### What you will do
Start with the first line of the data and end with the line that holds "pink flashlight: 1 -> 3"; write out each one exactly.

Records excerpted from a collection:
-- Opening Marker --

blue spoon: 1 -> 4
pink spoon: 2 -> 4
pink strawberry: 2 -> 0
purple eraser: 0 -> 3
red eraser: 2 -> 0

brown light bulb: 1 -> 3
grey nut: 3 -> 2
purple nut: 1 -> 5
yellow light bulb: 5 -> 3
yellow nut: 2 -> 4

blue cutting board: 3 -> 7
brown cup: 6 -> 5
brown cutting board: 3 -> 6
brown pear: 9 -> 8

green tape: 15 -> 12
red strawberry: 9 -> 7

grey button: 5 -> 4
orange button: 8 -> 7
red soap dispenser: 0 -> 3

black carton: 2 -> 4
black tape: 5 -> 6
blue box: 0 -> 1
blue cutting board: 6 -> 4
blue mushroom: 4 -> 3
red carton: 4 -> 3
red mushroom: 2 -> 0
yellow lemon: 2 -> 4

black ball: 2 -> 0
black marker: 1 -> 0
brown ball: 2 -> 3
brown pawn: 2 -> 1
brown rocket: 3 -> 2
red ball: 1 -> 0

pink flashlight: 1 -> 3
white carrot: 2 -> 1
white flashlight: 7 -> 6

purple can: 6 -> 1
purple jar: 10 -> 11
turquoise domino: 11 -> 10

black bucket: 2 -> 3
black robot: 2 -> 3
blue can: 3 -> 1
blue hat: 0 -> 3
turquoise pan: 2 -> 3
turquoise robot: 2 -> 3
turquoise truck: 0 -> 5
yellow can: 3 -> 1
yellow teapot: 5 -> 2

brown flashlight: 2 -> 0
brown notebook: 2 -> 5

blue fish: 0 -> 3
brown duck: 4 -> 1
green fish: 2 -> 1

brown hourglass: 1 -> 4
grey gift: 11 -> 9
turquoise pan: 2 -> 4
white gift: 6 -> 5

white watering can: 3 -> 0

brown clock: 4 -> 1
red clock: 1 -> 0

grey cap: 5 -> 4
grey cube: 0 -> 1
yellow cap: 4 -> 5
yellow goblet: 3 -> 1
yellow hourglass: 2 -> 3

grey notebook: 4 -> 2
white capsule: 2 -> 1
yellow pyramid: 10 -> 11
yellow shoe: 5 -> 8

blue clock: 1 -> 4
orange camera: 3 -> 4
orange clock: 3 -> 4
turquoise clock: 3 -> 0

-- Closing Marker --

### Answer section
blue spoon: 1 -> 4
pink spoon: 2 -> 4
pink strawberry: 2 -> 0
purple eraser: 0 -> 3
red eraser: 2 -> 0

brown light bulb: 1 -> 3
grey nut: 3 -> 2
purple nut: 1 -> 5
yellow light bulb: 5 -> 3
yellow nut: 2 -> 4

blue cutting board: 3 -> 7
brown cup: 6 -> 5
brown cutting board: 3 -> 6
brown pear: 9 -> 8

green tape: 15 -> 12
red strawberry: 9 -> 7

grey button: 5 -> 4
orange button: 8 -> 7
red soap dispenser: 0 -> 3

black carton: 2 -> 4
black tape: 5 -> 6
blue box: 0 -> 1
blue cutting board: 6 -> 4
blue mushroom: 4 -> 3
red carton: 4 -> 3
red mushroom: 2 -> 0
yellow lemon: 2 -> 4

black ball: 2 -> 0
black marker: 1 -> 0
brown ball: 2 -> 3
brown pawn: 2 -> 1
brown rocket: 3 -> 2
red ball: 1 -> 0

pink flashlight: 1 -> 3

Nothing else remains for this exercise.